WHAT IS REQUIRED:
Only lines containing "satellite" belong in the answer, each copied from the entries below.

___ EXERCISE INPUT ___

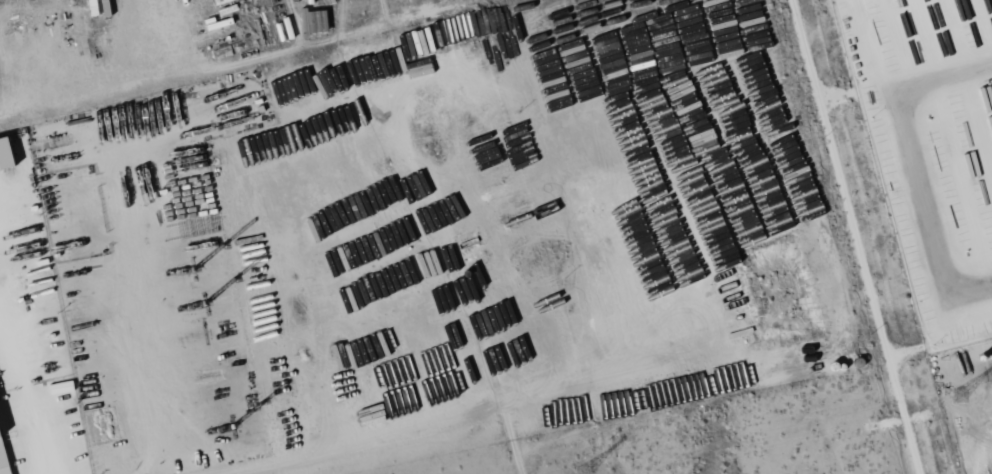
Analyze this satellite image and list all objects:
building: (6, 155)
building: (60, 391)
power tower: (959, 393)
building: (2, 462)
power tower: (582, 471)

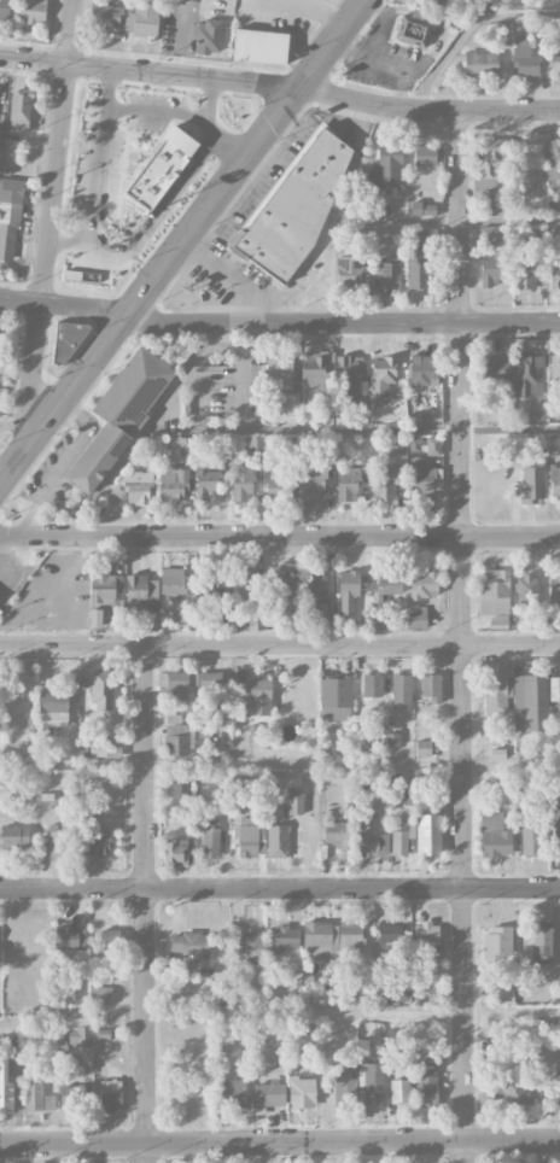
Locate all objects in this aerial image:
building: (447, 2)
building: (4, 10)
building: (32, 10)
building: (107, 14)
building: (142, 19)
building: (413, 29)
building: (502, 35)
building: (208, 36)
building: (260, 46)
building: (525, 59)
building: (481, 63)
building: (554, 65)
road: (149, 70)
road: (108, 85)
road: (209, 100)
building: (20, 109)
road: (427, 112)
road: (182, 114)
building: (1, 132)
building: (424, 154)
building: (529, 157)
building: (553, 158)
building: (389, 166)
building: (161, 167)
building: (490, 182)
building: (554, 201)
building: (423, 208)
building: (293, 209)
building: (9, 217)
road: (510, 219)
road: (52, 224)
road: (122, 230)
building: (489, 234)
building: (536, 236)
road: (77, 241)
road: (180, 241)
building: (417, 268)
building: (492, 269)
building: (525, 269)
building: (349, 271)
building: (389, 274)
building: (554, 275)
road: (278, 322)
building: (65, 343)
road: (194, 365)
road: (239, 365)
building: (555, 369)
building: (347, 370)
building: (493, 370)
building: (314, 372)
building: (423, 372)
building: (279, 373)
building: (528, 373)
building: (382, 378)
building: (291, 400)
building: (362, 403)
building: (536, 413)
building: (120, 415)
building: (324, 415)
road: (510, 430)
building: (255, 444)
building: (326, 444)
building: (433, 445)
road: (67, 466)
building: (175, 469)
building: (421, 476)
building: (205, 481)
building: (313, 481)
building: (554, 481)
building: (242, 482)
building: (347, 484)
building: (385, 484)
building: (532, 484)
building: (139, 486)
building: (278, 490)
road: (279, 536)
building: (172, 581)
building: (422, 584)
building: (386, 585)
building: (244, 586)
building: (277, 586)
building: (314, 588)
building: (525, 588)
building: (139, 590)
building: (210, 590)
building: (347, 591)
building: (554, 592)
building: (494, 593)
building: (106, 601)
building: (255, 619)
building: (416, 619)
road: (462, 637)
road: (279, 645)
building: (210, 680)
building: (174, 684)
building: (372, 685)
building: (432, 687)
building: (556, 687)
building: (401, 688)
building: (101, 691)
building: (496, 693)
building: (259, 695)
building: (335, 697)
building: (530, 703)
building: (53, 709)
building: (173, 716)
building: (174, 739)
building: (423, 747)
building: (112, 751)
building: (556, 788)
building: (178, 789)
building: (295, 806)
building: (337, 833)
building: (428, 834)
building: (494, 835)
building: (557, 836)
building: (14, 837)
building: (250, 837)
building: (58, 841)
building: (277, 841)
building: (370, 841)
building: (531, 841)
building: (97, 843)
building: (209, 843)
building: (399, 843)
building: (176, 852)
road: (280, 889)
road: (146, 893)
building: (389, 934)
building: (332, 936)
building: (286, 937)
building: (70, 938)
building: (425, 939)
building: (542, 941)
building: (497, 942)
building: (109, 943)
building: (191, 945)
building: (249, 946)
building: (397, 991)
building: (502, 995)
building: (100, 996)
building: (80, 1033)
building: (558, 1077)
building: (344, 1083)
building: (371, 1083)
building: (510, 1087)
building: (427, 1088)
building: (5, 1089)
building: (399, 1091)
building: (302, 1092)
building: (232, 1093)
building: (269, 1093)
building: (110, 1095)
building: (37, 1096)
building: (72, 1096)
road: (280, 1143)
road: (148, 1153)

___
___ EXERCISE INPUT ___

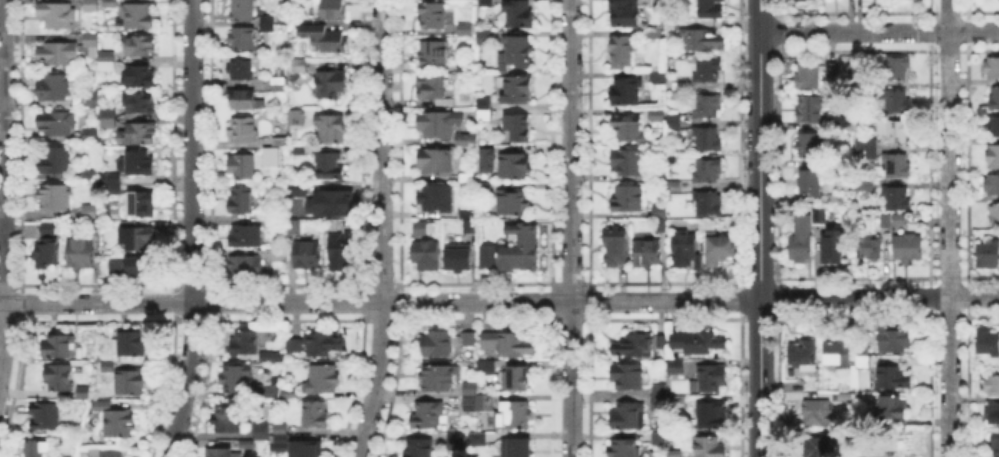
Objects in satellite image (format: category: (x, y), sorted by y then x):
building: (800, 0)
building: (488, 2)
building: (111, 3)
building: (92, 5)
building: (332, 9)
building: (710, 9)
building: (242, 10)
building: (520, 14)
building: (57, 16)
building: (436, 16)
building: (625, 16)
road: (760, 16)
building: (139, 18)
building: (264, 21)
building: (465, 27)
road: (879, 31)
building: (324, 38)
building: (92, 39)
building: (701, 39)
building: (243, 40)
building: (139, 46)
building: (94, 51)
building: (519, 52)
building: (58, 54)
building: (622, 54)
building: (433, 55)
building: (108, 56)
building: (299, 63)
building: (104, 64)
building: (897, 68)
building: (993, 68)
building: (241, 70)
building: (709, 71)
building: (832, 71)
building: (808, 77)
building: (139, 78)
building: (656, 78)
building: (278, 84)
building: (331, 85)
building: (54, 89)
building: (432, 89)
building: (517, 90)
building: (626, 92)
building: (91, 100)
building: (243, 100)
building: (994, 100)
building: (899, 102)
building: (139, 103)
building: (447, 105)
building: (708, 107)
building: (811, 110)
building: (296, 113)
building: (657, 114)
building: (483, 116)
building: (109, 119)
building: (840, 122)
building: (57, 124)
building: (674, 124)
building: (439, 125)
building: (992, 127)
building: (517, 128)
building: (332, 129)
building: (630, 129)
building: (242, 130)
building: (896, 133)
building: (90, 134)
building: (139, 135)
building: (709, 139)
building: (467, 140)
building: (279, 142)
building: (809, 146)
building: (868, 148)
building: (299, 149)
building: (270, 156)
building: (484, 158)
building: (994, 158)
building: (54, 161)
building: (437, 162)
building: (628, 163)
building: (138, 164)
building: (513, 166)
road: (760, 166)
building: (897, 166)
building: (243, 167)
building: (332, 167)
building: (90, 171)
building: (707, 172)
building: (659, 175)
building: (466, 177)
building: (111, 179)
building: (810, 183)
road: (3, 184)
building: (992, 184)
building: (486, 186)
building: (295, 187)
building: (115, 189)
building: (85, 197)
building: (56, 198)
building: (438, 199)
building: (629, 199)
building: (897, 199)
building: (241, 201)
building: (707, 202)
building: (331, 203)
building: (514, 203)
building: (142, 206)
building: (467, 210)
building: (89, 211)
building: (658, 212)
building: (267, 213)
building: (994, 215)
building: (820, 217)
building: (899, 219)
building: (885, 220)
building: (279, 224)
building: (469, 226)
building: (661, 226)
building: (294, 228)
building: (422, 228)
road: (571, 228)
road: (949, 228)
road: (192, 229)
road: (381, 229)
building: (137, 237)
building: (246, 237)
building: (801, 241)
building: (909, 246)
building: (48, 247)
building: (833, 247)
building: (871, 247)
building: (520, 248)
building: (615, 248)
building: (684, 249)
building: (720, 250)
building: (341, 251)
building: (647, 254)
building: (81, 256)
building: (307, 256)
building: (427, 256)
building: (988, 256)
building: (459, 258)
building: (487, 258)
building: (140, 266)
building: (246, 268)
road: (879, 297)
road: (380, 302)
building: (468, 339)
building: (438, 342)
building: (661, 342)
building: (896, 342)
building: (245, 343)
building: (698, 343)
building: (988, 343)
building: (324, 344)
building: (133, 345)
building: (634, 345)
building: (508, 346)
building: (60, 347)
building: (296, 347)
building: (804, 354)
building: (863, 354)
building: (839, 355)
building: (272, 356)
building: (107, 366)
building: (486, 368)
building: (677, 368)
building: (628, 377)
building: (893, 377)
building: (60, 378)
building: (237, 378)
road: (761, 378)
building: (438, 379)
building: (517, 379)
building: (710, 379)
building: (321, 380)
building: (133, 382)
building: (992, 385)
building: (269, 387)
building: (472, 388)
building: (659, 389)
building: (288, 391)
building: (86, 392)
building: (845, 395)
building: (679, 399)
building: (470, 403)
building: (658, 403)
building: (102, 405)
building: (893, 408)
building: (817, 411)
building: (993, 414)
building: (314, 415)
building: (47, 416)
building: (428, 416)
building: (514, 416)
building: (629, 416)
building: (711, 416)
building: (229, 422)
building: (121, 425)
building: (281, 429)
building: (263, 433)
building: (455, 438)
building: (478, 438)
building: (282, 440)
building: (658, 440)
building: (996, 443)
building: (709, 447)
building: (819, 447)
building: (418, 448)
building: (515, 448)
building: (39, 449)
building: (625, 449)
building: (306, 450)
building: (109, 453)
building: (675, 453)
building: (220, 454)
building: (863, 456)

___

ANSWER BELOW:
Analyze this satellite image and list all objects:
Objects in satellite image (format: category: (x, y), sorted by y then x):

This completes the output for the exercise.